• WORK TASK
Could you print the stretch of lines below from the one with "(124, 369) = (517, 134): yellow ball -> none" through the one with "(72, 472) = (232, 301): none -> orange cactus", exactly as they stand and without any pictures?

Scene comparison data
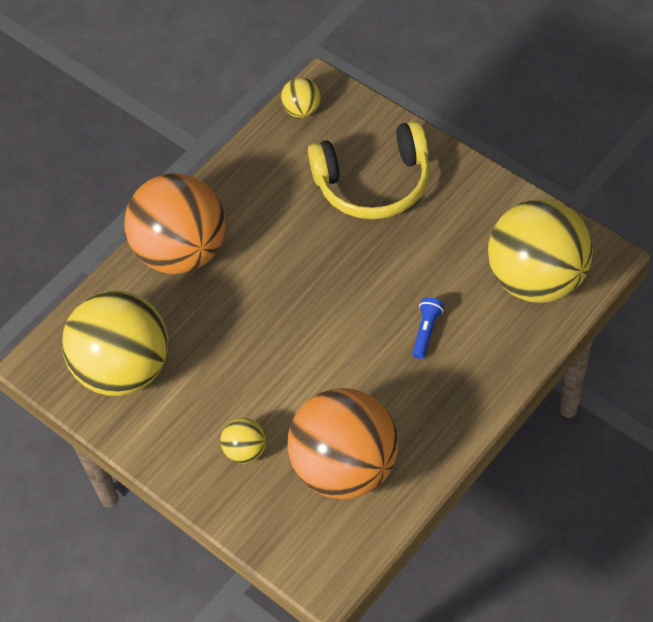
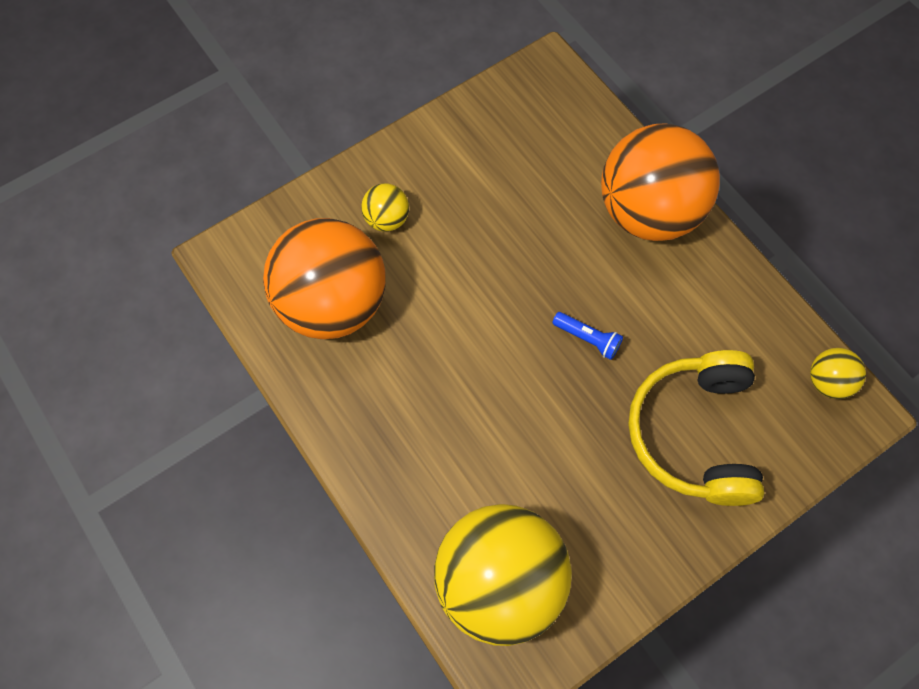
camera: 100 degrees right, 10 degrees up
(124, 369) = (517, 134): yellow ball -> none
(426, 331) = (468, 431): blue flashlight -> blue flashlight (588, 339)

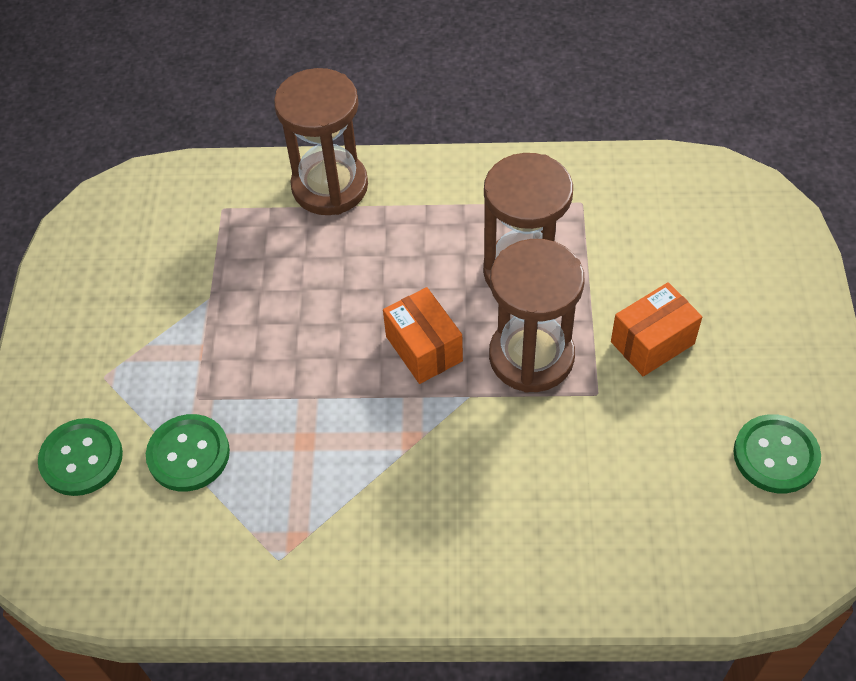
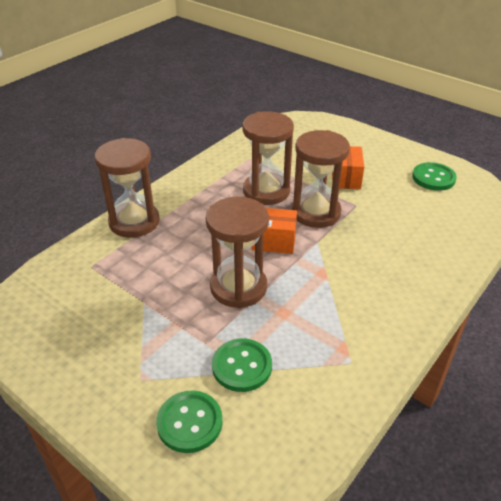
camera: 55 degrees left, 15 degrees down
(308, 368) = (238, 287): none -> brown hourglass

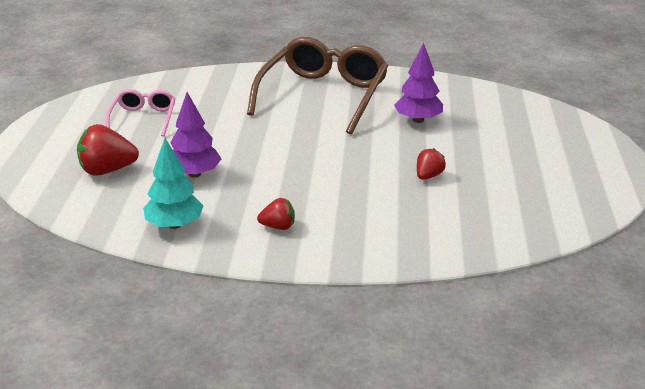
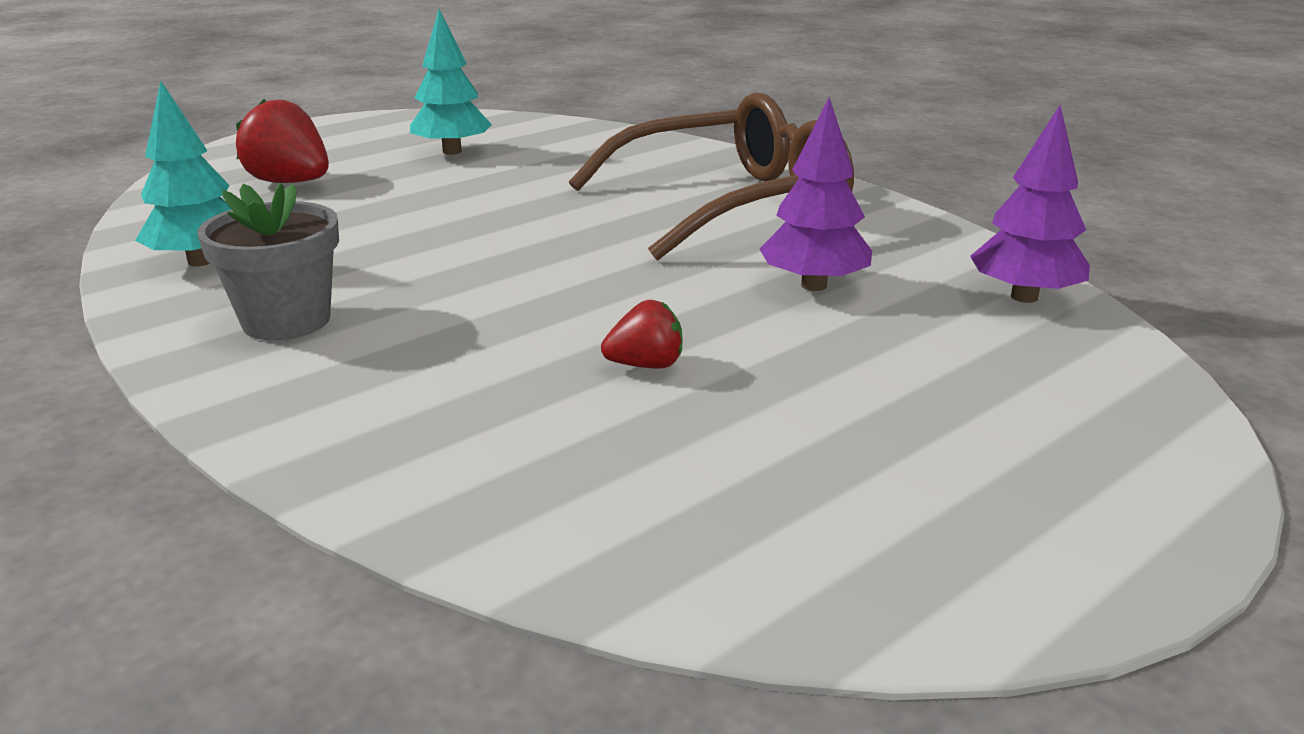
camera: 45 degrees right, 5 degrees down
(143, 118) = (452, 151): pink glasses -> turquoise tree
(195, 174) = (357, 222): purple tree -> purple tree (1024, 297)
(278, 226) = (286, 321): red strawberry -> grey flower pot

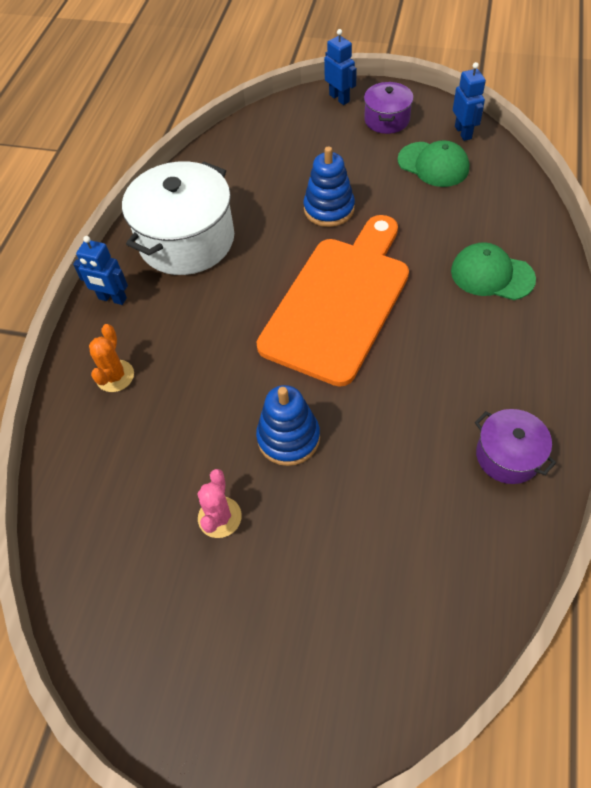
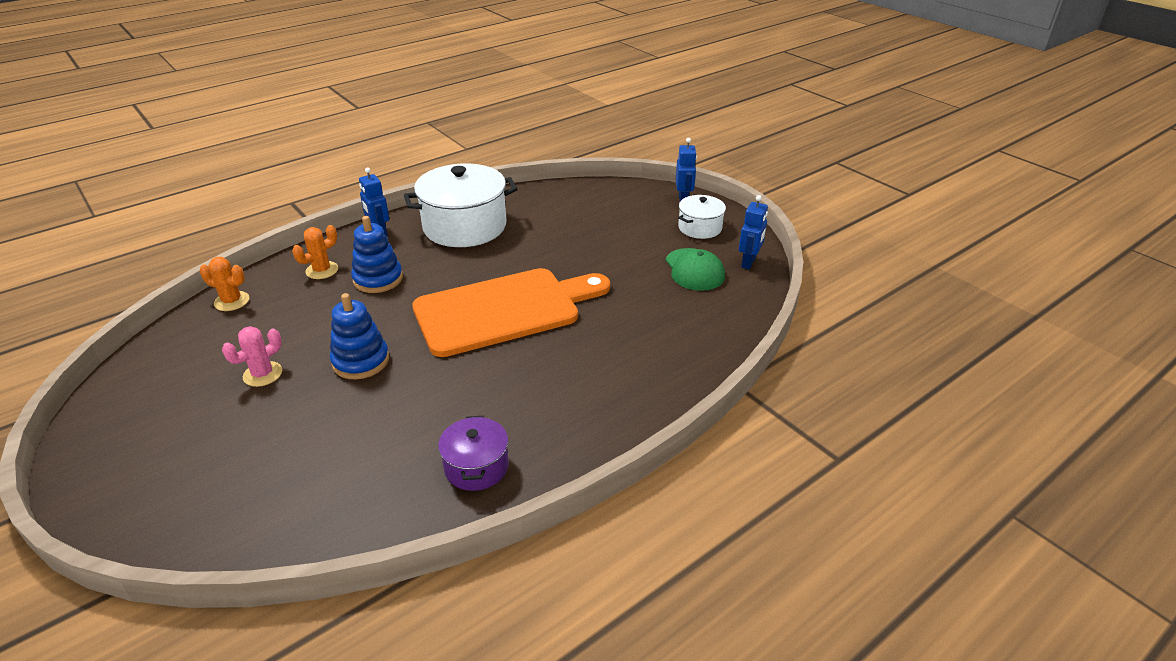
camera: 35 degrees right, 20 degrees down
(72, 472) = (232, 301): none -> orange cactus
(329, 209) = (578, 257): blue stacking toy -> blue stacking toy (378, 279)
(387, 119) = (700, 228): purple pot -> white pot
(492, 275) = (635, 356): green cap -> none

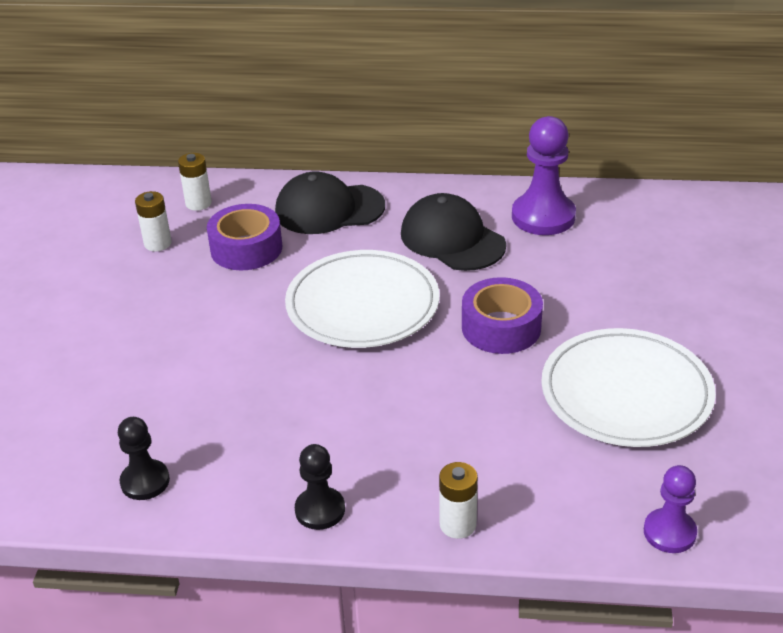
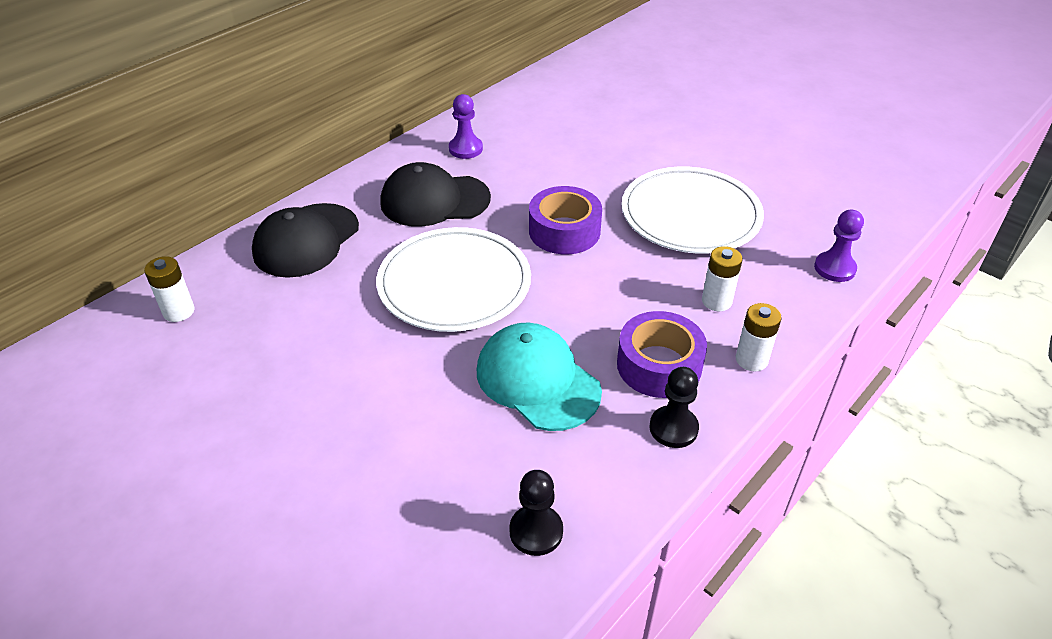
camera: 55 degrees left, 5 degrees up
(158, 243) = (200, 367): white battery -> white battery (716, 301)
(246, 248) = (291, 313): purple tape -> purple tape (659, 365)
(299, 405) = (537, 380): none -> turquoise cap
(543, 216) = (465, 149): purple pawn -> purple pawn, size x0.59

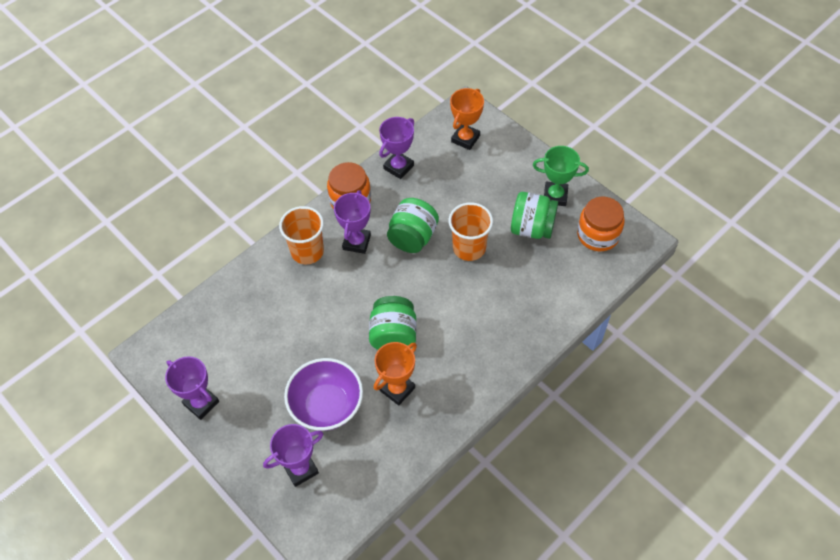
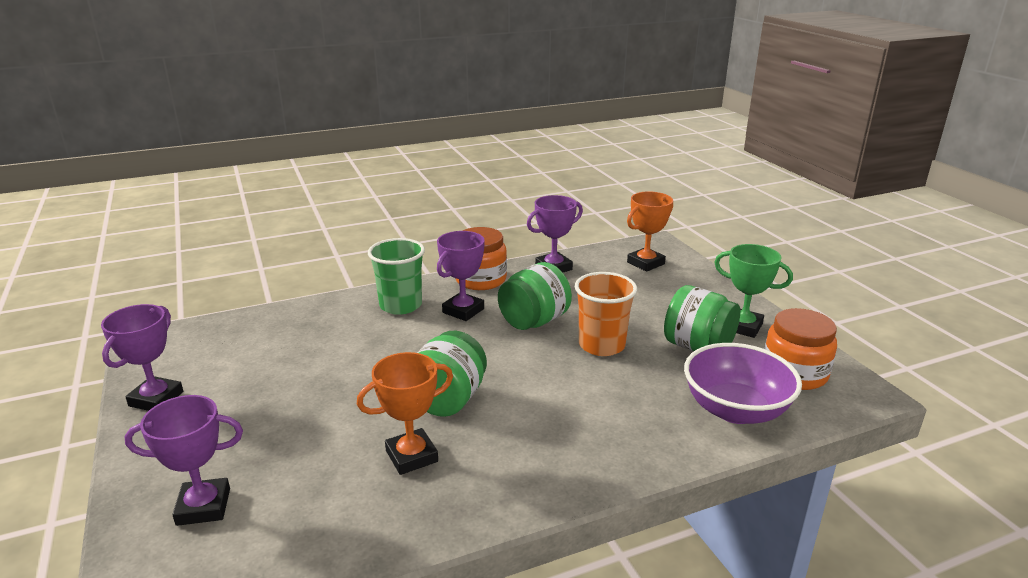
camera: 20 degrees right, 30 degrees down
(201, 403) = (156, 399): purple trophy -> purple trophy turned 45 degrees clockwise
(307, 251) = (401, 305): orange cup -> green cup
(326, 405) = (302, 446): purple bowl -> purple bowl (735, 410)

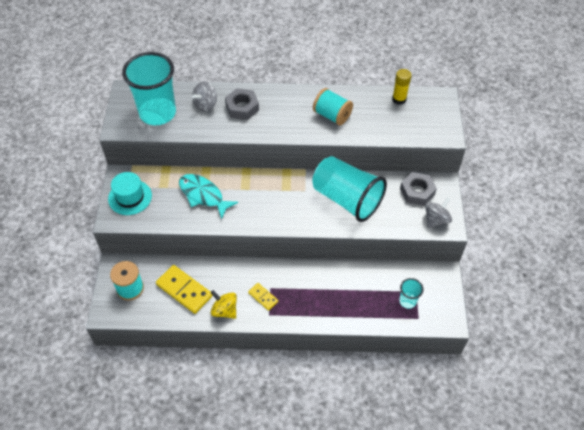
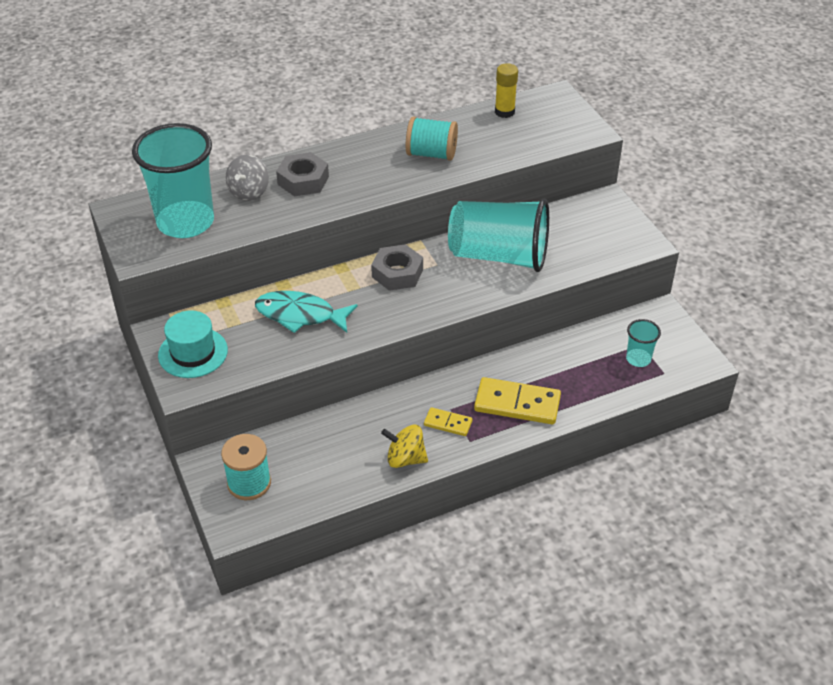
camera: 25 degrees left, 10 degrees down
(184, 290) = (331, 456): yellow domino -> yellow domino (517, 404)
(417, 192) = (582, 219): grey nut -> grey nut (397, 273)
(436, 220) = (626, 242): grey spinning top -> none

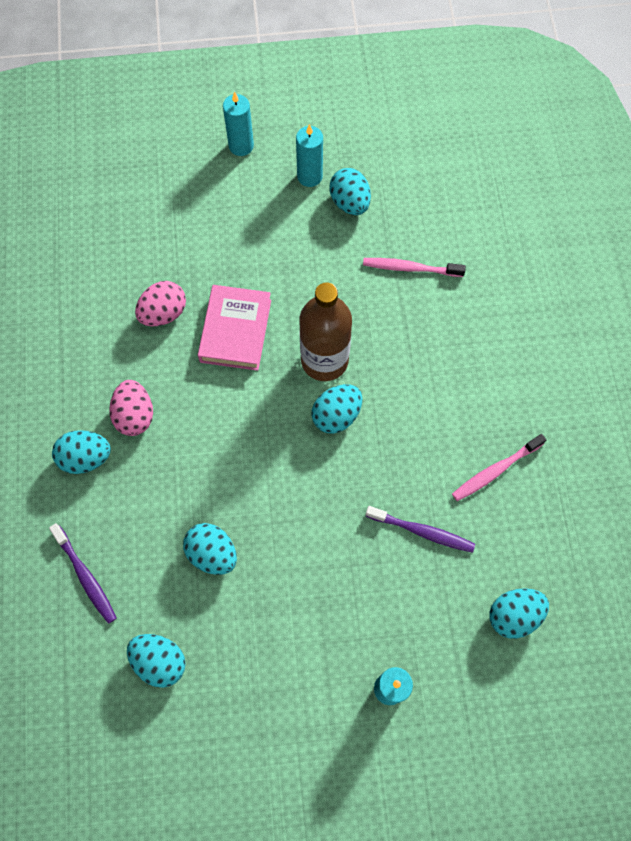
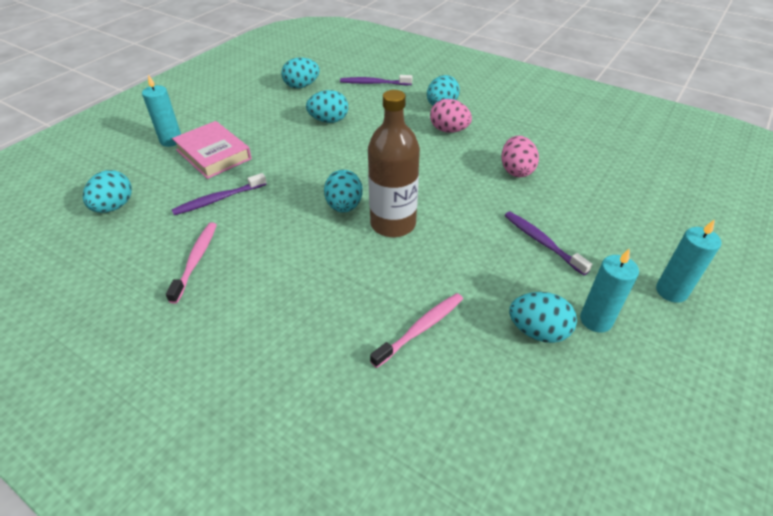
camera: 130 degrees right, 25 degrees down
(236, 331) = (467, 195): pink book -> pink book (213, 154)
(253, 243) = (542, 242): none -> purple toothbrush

• THE COMPLETED TASK
(124, 369) = (517, 134): yellow ball -> none
(426, 331) = (468, 431): blue flashlight -> blue flashlight (588, 339)

camera: 55 degrees left, 15 degrees down
(308, 368) = (238, 287): none -> brown hourglass

camera: 45 degrees right, 5 degrees down
(143, 118) = (452, 151): pink glasses -> turquoise tree
(195, 174) = (357, 222): purple tree -> purple tree (1024, 297)
(278, 226) = (286, 321): red strawberry -> grey flower pot

camera: 35 degrees right, 20 degrees down
(72, 472) = (232, 301): none -> orange cactus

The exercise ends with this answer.